■ **EXERCISE**:
Write an exact copy of the entries below that leaves out all pictures.

____ INPUT

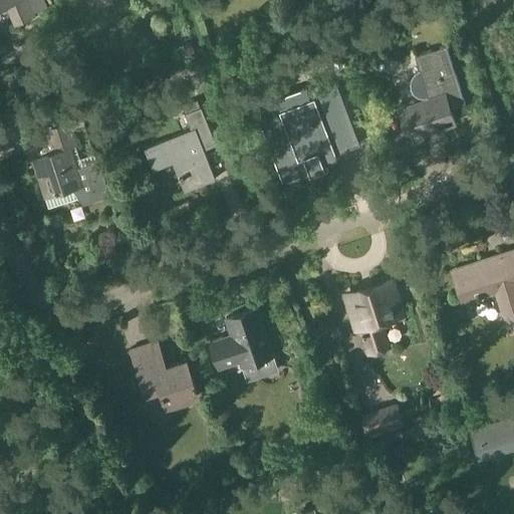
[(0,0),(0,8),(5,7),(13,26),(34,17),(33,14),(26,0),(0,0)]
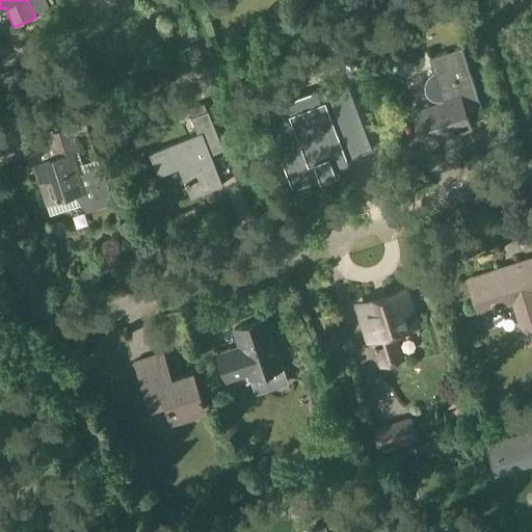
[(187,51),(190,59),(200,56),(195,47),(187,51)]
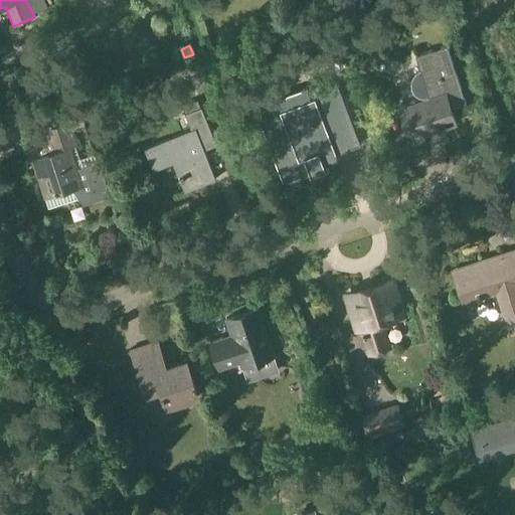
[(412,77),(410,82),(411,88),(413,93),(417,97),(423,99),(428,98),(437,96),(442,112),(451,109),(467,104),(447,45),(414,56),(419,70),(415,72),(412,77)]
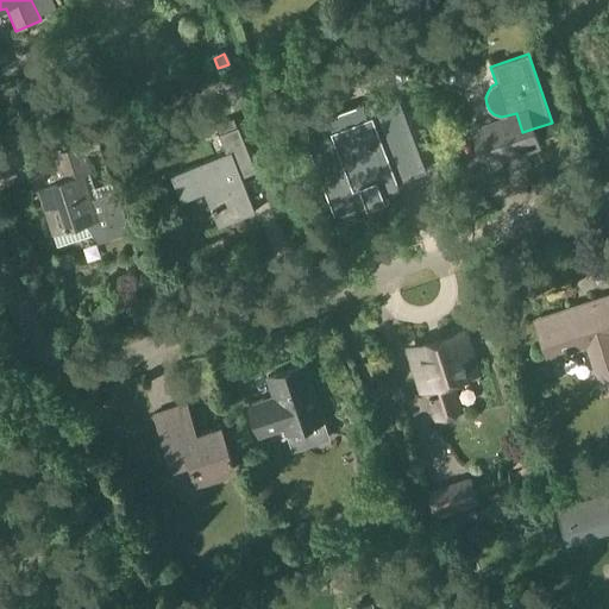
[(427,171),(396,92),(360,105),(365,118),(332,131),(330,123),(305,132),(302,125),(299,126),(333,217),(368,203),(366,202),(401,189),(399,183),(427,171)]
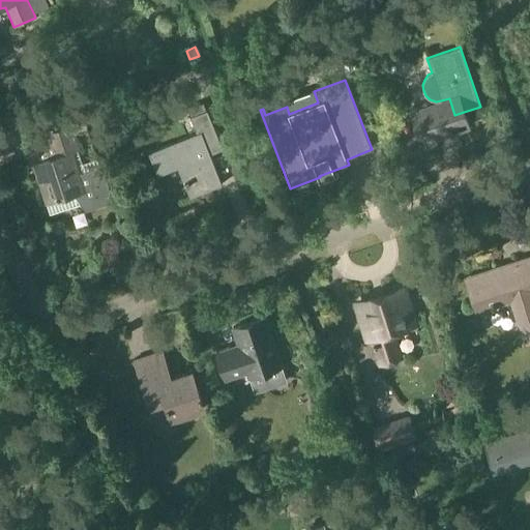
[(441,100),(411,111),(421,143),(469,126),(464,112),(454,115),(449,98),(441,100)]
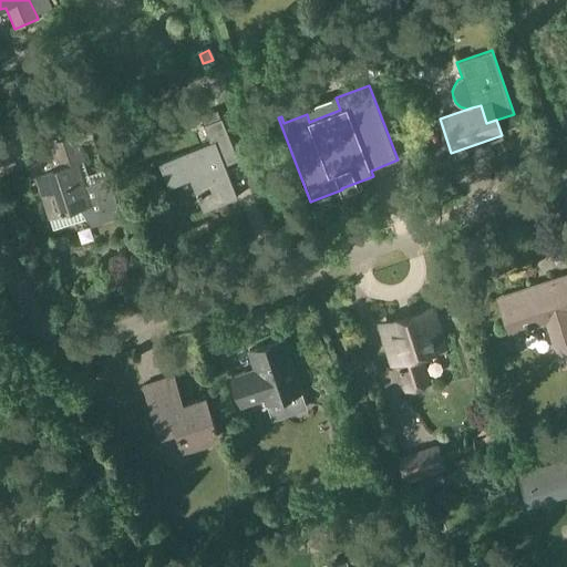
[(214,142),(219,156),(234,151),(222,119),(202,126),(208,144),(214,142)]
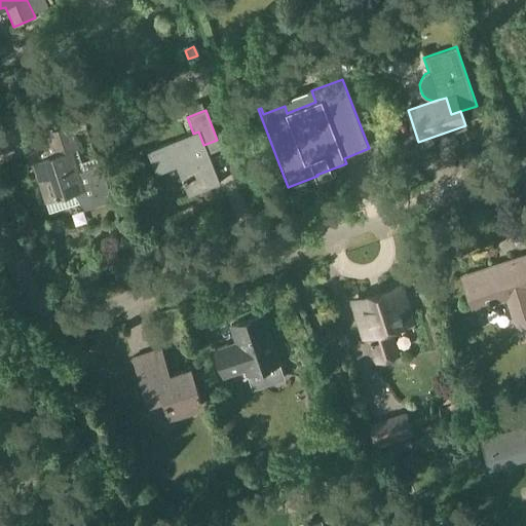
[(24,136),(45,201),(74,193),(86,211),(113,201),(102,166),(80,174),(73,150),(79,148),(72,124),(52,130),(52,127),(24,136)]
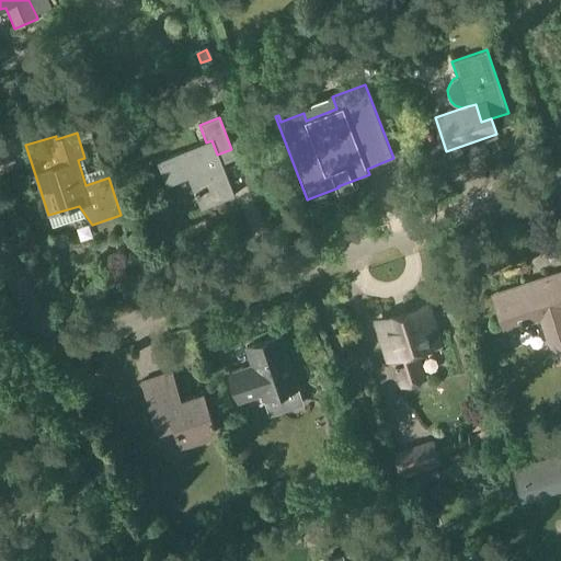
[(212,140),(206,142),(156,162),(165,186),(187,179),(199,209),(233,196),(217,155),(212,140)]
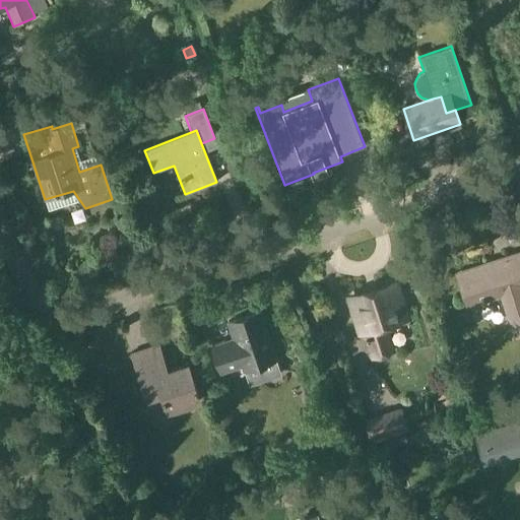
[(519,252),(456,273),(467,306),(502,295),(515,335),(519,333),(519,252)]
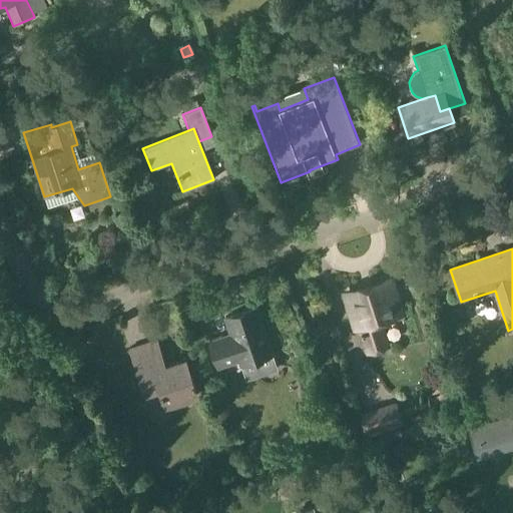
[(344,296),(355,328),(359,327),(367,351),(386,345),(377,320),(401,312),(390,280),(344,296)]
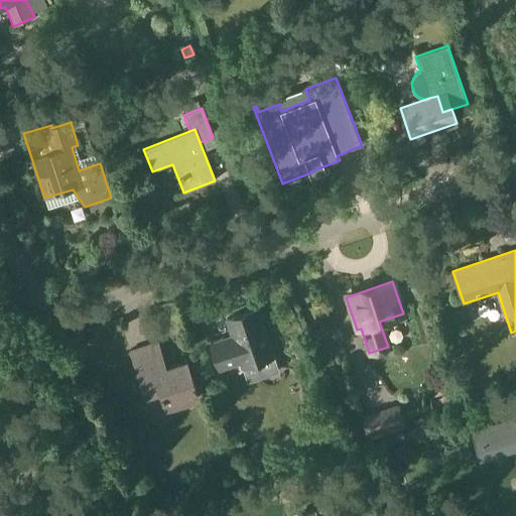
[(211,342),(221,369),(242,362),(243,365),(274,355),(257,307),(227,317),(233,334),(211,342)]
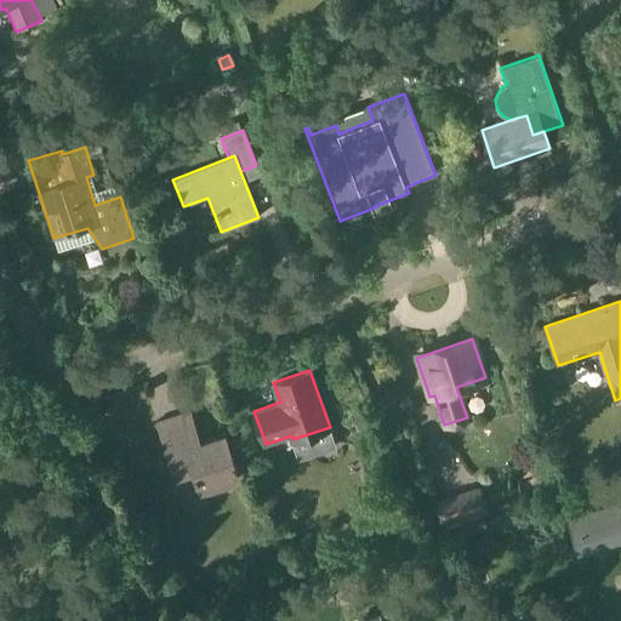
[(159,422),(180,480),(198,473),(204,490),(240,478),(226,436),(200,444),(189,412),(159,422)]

________

■ **RESULT FOR THIS TASK**:
[(0,0),(0,8),(5,7),(13,26),(34,17),(33,14),(26,0),(0,0)]
[(187,51),(190,59),(200,56),(195,47),(187,51)]
[(412,77),(410,82),(411,88),(413,93),(417,97),(423,99),(428,98),(437,96),(442,112),(451,109),(467,104),(447,45),(414,56),(419,70),(415,72),(412,77)]
[(427,171),(396,92),(360,105),(365,118),(332,131),(330,123),(305,132),(302,125),(299,126),(333,217),(368,203),(366,202),(401,189),(399,183),(427,171)]
[(441,100),(411,111),(421,143),(469,126),(464,112),(454,115),(449,98),(441,100)]
[(214,142),(219,156),(234,151),(222,119),(202,126),(208,144),(214,142)]
[(24,136),(45,201),(74,193),(86,211),(113,201),(102,166),(80,174),(73,150),(79,148),(72,124),(52,130),(52,127),(24,136)]
[(212,140),(206,142),(156,162),(165,186),(187,179),(199,209),(233,196),(217,155),(212,140)]
[(519,252),(456,273),(467,306),(502,295),(515,335),(519,333),(519,252)]
[(344,296),(355,328),(359,327),(367,351),(386,345),(377,320),(401,312),(390,280),(344,296)]
[(211,342),(221,369),(242,362),(243,365),(274,355),(257,307),(227,317),(233,334),(211,342)]
[(159,422),(180,480),(198,473),(204,490),(240,478),(226,436),(200,444),(189,412),(159,422)]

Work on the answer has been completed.